Exercise requirements
Every line below must be copied as written, except for pictures.

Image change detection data

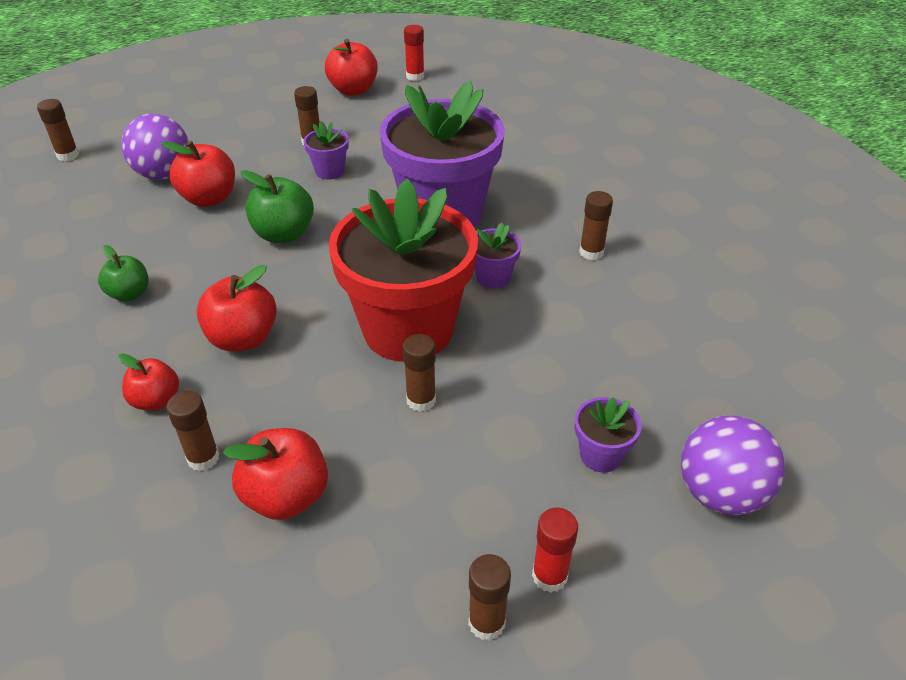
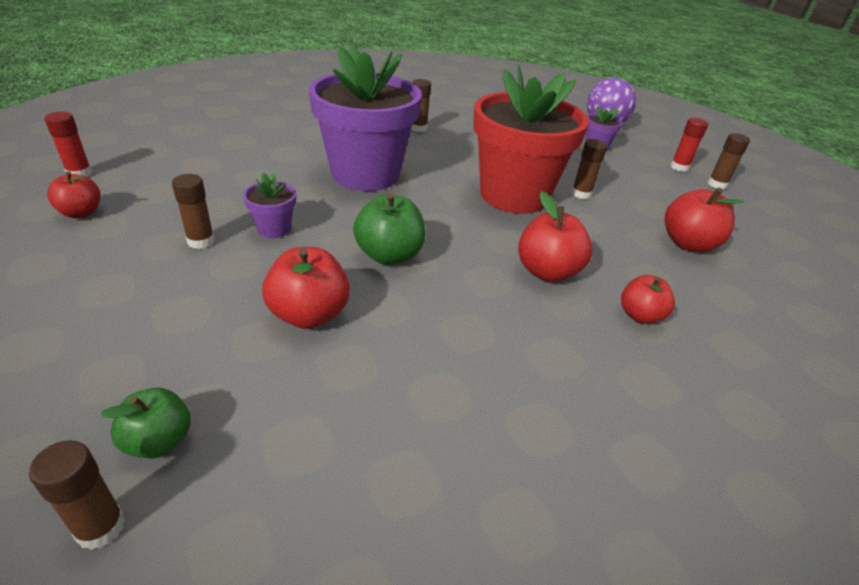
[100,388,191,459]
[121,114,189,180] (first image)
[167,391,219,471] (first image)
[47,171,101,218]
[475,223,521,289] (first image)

Task solution
[100,388,191,459]
[121,114,189,180] (first image)
[167,391,219,471] (first image)
[47,171,101,218]
[475,223,521,289] (first image)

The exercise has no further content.